» TASK: All of the data must be returned exactly as given.

» COLLECTED DATA:
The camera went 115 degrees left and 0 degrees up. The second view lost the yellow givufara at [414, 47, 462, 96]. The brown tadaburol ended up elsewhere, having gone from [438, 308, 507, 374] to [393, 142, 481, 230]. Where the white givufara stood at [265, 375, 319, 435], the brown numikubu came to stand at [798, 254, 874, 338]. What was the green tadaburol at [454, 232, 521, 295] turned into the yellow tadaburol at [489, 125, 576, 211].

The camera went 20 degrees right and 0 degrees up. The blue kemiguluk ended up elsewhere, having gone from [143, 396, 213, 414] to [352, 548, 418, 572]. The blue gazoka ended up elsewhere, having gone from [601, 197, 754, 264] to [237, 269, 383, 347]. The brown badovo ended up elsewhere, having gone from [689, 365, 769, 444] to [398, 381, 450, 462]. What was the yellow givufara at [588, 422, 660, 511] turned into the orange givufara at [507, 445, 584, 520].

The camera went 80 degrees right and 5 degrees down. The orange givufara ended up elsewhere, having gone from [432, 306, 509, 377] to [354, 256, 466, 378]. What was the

» ANSWER:
The camera went 115 degrees left and 0 degrees up. The second view lost the yellow givufara at [414, 47, 462, 96]. The brown tadaburol ended up elsewhere, having gone from [438, 308, 507, 374] to [393, 142, 481, 230]. Where the white givufara stood at [265, 375, 319, 435], the brown numikubu came to stand at [798, 254, 874, 338]. What was the green tadaburol at [454, 232, 521, 295] turned into the yellow tadaburol at [489, 125, 576, 211].

The camera went 20 degrees right and 0 degrees up. The blue kemiguluk ended up elsewhere, having gone from [143, 396, 213, 414] to [352, 548, 418, 572]. The blue gazoka ended up elsewhere, having gone from [601, 197, 754, 264] to [237, 269, 383, 347]. The brown badovo ended up elsewhere, having gone from [689, 365, 769, 444] to [398, 381, 450, 462]. What was the yellow givufara at [588, 422, 660, 511] turned into the orange givufara at [507, 445, 584, 520].

The camera went 80 degrees right and 5 degrees down. The orange givufara ended up elsewhere, having gone from [432, 306, 509, 377] to [354, 256, 466, 378]. What was the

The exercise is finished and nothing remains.